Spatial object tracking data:

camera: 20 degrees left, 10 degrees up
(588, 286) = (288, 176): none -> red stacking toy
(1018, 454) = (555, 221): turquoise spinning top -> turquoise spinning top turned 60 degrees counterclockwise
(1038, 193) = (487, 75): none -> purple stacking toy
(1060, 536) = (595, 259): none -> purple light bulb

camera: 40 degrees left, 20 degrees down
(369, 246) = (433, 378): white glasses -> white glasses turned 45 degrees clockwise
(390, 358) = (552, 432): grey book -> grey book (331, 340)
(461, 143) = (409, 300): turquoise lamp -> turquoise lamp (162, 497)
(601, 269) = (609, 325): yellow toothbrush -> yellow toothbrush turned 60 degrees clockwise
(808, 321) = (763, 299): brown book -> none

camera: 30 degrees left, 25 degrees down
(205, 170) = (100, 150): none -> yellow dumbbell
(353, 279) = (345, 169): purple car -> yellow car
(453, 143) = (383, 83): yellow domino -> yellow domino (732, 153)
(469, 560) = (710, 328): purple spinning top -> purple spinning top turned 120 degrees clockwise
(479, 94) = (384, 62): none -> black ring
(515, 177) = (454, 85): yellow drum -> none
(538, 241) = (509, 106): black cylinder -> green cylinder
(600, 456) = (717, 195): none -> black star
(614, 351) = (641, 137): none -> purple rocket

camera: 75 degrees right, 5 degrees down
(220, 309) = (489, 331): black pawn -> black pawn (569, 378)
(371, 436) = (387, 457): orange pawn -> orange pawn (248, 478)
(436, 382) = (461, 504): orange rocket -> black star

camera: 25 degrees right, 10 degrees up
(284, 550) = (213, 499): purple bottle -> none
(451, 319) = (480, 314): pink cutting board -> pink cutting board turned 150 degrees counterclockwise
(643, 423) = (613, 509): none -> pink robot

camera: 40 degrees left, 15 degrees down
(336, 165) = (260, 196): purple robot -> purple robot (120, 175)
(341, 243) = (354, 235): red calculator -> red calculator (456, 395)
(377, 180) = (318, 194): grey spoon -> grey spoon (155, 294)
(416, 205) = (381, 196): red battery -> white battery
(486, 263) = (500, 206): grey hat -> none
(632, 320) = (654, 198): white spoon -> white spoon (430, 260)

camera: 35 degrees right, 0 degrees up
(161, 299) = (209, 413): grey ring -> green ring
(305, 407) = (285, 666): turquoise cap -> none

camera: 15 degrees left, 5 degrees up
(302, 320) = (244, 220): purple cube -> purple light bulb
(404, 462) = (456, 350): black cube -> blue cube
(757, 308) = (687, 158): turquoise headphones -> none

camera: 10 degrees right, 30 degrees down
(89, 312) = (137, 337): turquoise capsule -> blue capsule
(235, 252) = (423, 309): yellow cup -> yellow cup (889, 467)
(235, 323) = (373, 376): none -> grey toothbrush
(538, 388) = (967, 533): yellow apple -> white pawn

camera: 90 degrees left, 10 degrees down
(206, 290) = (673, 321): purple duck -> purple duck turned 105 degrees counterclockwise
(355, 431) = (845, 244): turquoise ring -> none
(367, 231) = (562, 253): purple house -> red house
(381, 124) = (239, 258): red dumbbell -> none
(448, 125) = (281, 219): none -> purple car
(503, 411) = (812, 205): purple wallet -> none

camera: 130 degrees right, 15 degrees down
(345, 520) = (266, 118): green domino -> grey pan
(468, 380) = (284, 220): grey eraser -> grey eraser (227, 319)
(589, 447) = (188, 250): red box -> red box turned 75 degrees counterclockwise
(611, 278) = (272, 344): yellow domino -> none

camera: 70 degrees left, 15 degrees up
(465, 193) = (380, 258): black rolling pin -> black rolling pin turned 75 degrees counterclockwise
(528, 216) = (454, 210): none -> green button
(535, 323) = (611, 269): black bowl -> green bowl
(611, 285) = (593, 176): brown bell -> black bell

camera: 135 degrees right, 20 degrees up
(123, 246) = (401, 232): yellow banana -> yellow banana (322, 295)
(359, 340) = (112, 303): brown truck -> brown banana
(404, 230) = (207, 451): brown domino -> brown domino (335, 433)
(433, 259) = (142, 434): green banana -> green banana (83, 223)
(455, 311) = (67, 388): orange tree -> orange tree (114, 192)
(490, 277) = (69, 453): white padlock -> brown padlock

### What you need to do
Every line above from the line with "(284, 550) = (213, 499): purple" to the line with "(535, 323) = (611, 269): black", both included, must be reproduced exactly, and no other line may appear.

### Response for this exercise
(284, 550) = (213, 499): purple bottle -> none
(451, 319) = (480, 314): pink cutting board -> pink cutting board turned 150 degrees counterclockwise
(643, 423) = (613, 509): none -> pink robot

camera: 40 degrees left, 15 degrees down
(336, 165) = (260, 196): purple robot -> purple robot (120, 175)
(341, 243) = (354, 235): red calculator -> red calculator (456, 395)
(377, 180) = (318, 194): grey spoon -> grey spoon (155, 294)
(416, 205) = (381, 196): red battery -> white battery
(486, 263) = (500, 206): grey hat -> none
(632, 320) = (654, 198): white spoon -> white spoon (430, 260)

camera: 35 degrees right, 0 degrees up
(161, 299) = (209, 413): grey ring -> green ring
(305, 407) = (285, 666): turquoise cap -> none

camera: 15 degrees left, 5 degrees up
(302, 320) = (244, 220): purple cube -> purple light bulb
(404, 462) = (456, 350): black cube -> blue cube
(757, 308) = (687, 158): turquoise headphones -> none

camera: 10 degrees right, 30 degrees down
(89, 312) = (137, 337): turquoise capsule -> blue capsule
(235, 252) = (423, 309): yellow cup -> yellow cup (889, 467)
(235, 323) = (373, 376): none -> grey toothbrush
(538, 388) = (967, 533): yellow apple -> white pawn

camera: 90 degrees left, 10 degrees down
(206, 290) = (673, 321): purple duck -> purple duck turned 105 degrees counterclockwise
(355, 431) = (845, 244): turquoise ring -> none
(367, 231) = (562, 253): purple house -> red house
(381, 124) = (239, 258): red dumbbell -> none
(448, 125) = (281, 219): none -> purple car
(503, 411) = (812, 205): purple wallet -> none

camera: 130 degrees right, 15 degrees down
(345, 520) = (266, 118): green domino -> grey pan
(468, 380) = (284, 220): grey eraser -> grey eraser (227, 319)
(589, 447) = (188, 250): red box -> red box turned 75 degrees counterclockwise
(611, 278) = (272, 344): yellow domino -> none

camera: 70 degrees left, 15 degrees up
(465, 193) = (380, 258): black rolling pin -> black rolling pin turned 75 degrees counterclockwise
(528, 216) = (454, 210): none -> green button
(535, 323) = (611, 269): black bowl -> green bowl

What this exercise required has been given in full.